(TASK BRIEF)
Wherever a line in the data below holds "RADIO", copy that line.

Saved data entries:

--------

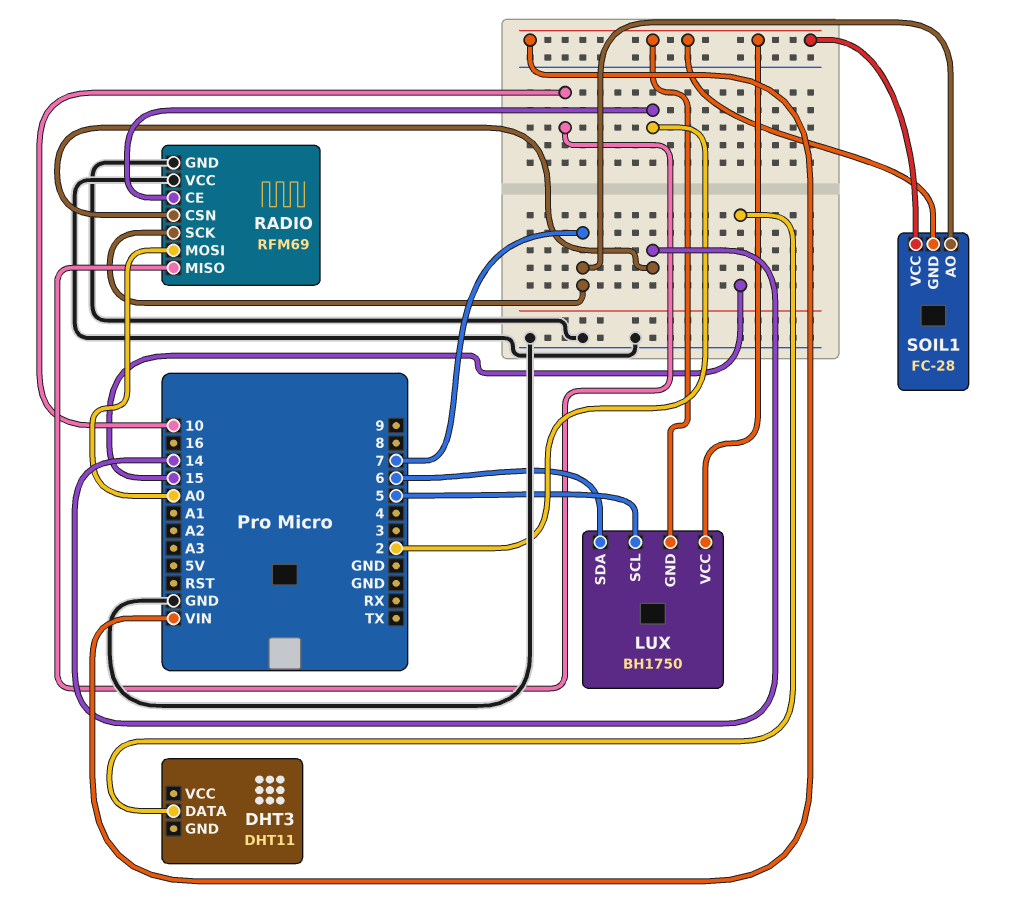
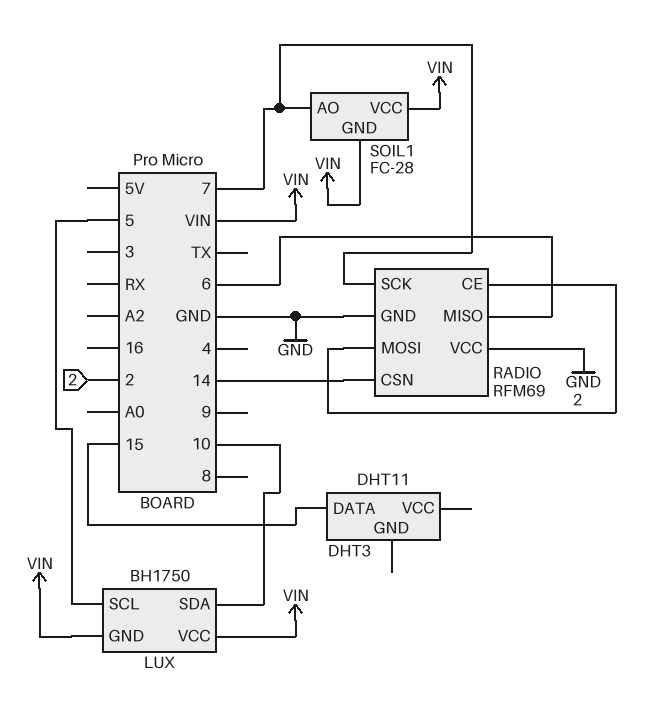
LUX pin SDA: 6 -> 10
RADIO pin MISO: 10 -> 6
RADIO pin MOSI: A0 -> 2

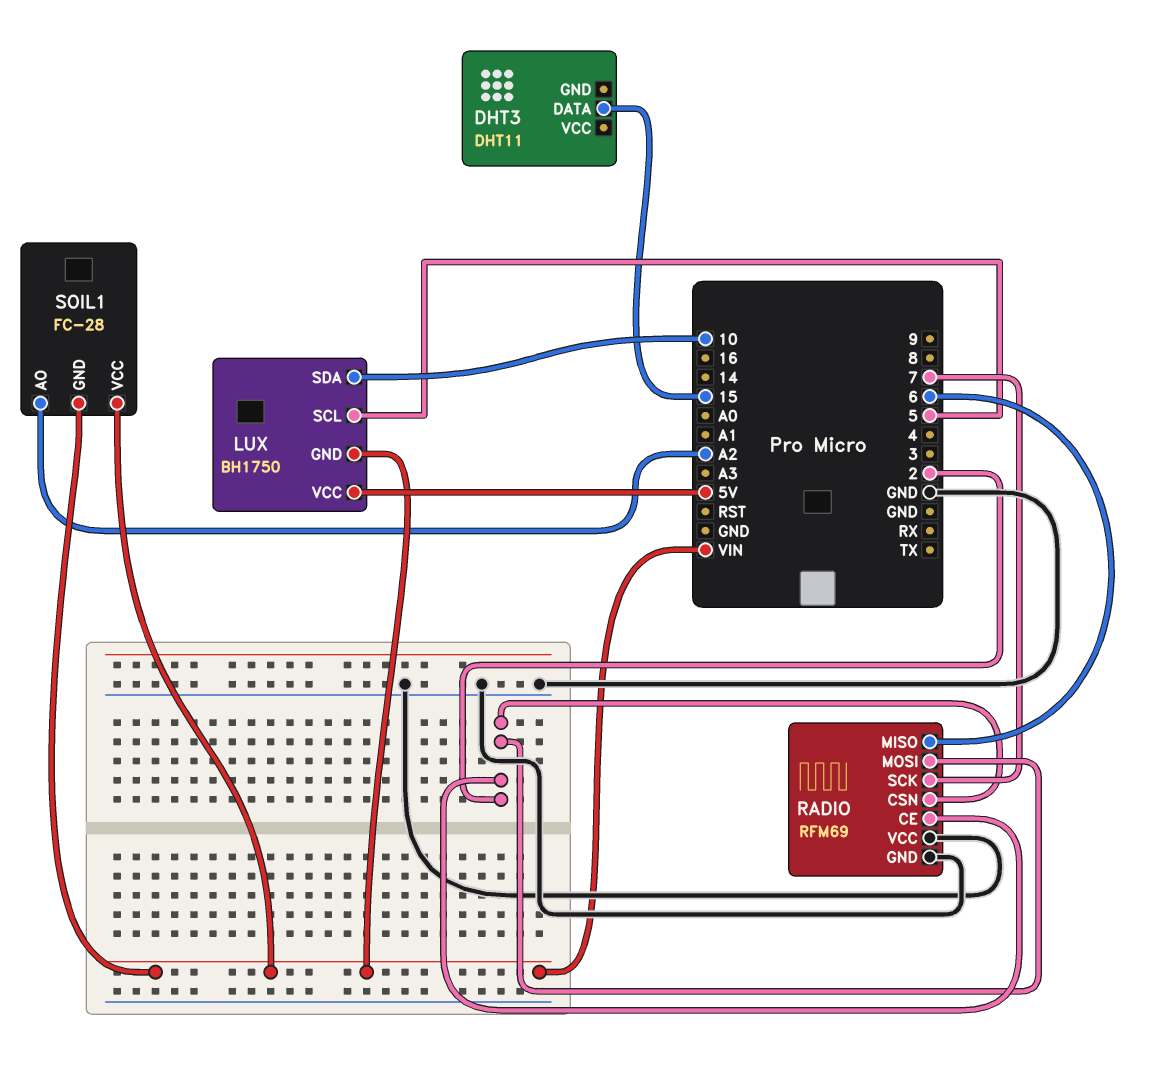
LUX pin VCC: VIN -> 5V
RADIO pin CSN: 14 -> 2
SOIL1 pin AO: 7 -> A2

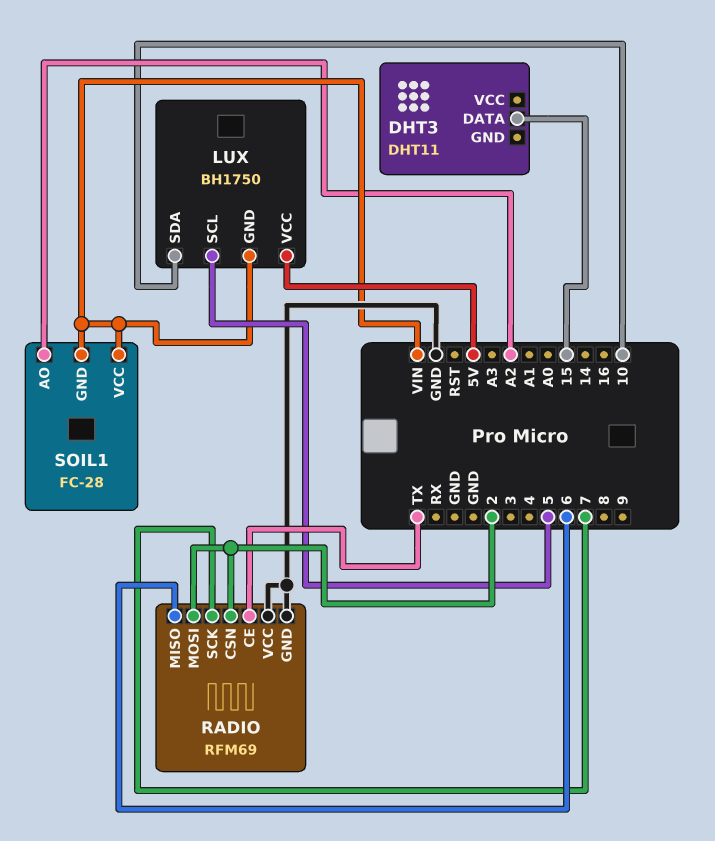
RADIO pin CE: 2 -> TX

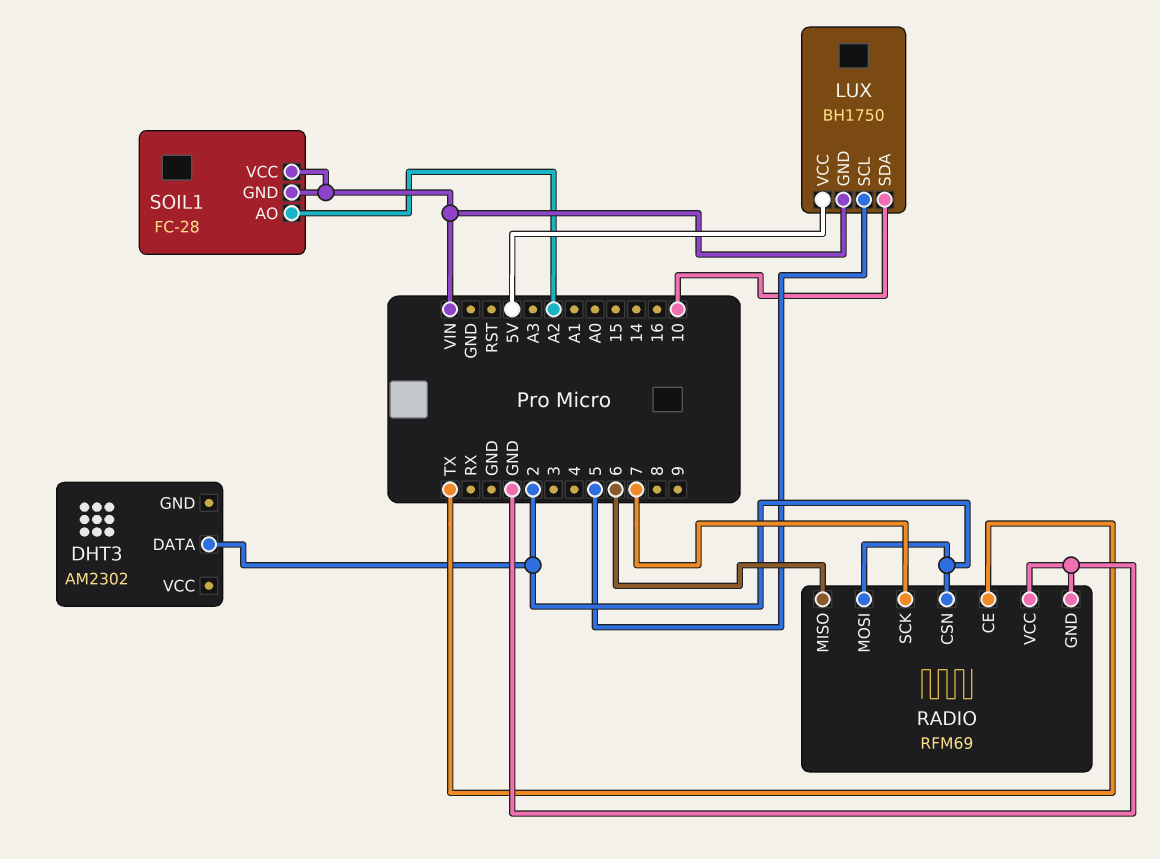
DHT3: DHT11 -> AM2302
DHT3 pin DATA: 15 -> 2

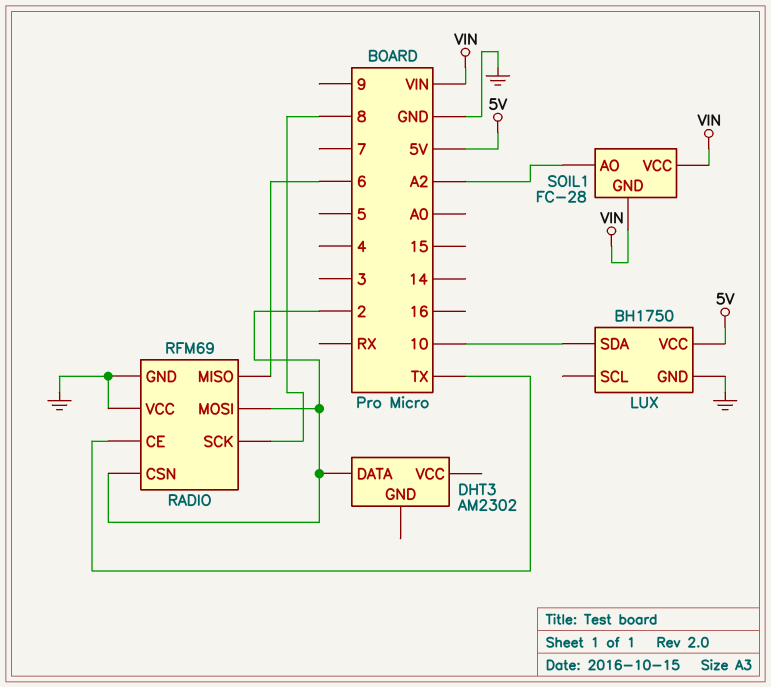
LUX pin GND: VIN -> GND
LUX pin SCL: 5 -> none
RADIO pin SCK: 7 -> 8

--------

(ANSWER BOX)
RADIO pin MISO: 10 -> 6
RADIO pin MOSI: A0 -> 2
RADIO pin CSN: 14 -> 2
RADIO pin CE: 2 -> TX
RADIO pin SCK: 7 -> 8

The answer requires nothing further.